[Given information]
Content starts

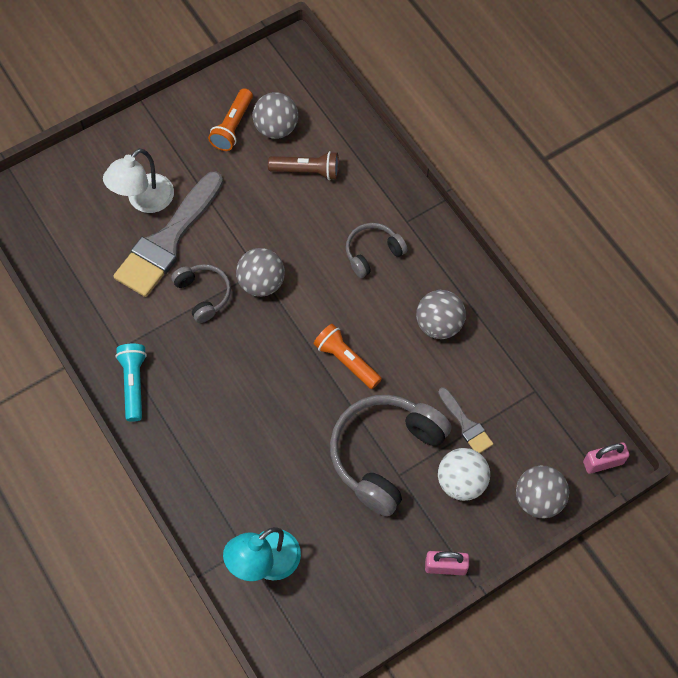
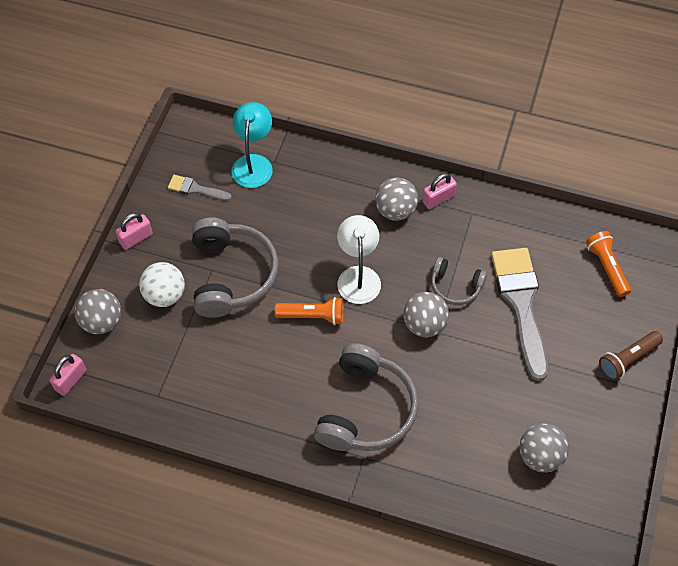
camera: 140 degrees right, 5 degrees down
(134, 384) = (438, 199): turquoise flashlight -> pink padlock
(144, 201) = (570, 319): white lamp -> white lamp (358, 276)
(233, 126) = (573, 430): orange flashlight -> orange flashlight (606, 267)
(307, 171) = (479, 438): brown flashlight -> brown flashlight (628, 359)
(372, 253) = (366, 410): grey headphones -> grey headphones, size x1.86
(439, 325) = (268, 392): grey ball -> grey ball (395, 210)
(466, 424) = (191, 335): grey brush -> grey brush (196, 189)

Content ends

[What this task involves] Copy every line of the entries in which "grey" can be found.

[Result of this exercise]
(372, 253) = (366, 410): grey headphones -> grey headphones, size x1.86
(439, 325) = (268, 392): grey ball -> grey ball (395, 210)
(466, 424) = (191, 335): grey brush -> grey brush (196, 189)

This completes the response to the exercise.